### What you should do
From the entries below, reproduce exactly the line containing "pink cross: (264, 190) -> (65, 77), turned 30", the line containing "brown square: (331, 534) -> (60, 235), moved", and every line in between, with nothing added.

### Data
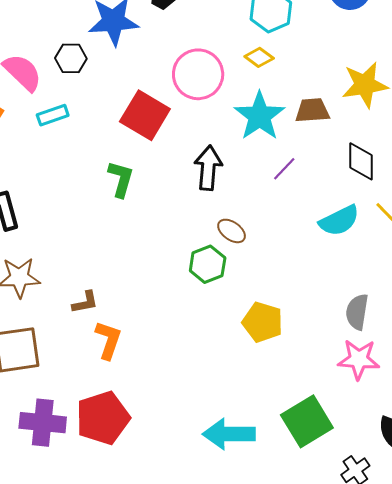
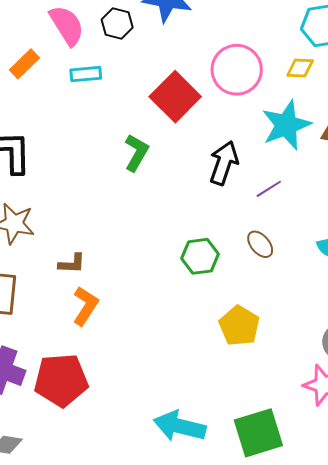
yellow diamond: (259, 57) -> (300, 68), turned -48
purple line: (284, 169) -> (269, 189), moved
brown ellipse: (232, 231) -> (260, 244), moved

---

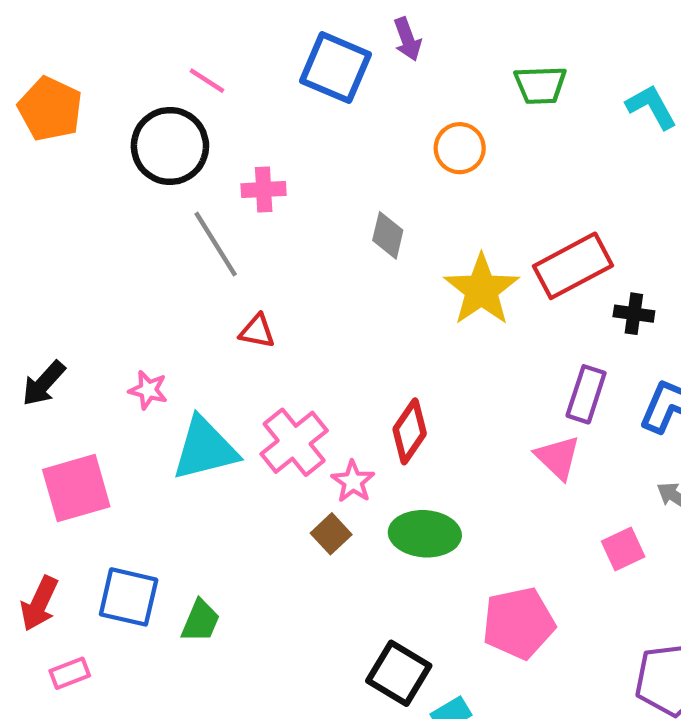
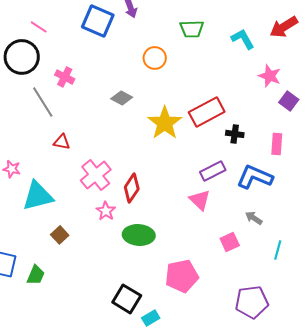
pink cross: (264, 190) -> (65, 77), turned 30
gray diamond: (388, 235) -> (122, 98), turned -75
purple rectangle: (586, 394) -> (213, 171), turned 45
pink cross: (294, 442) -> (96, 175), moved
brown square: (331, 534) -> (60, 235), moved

==

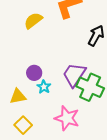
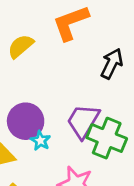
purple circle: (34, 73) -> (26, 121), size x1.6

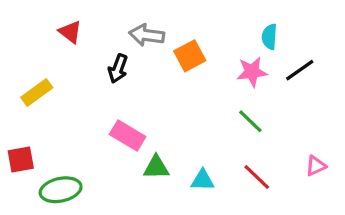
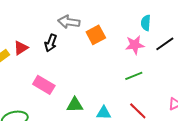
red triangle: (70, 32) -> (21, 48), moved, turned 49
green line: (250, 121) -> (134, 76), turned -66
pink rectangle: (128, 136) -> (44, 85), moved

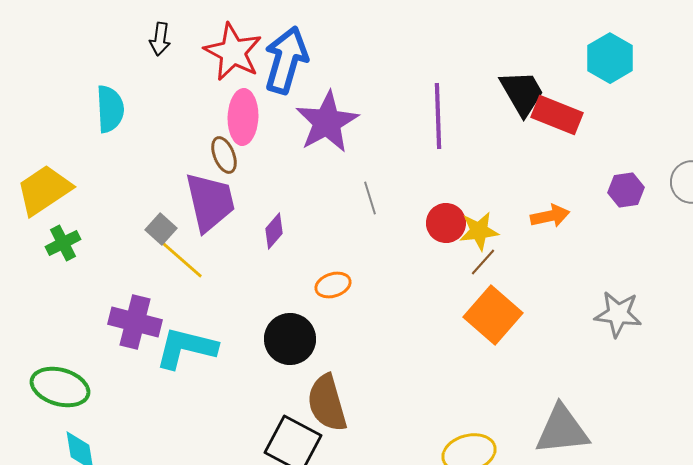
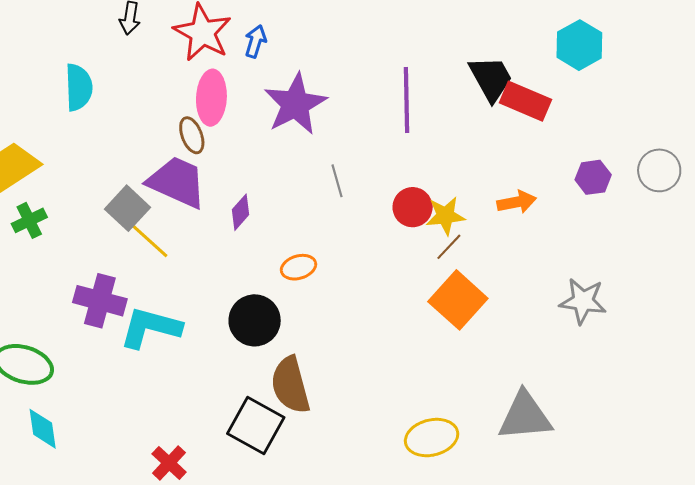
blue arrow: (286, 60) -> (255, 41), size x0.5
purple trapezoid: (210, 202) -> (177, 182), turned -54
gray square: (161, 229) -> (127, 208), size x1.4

### Answer space
pink cross: (264, 190) -> (65, 77), turned 30
gray diamond: (388, 235) -> (122, 98), turned -75
purple rectangle: (586, 394) -> (213, 171), turned 45
pink cross: (294, 442) -> (96, 175), moved
brown square: (331, 534) -> (60, 235), moved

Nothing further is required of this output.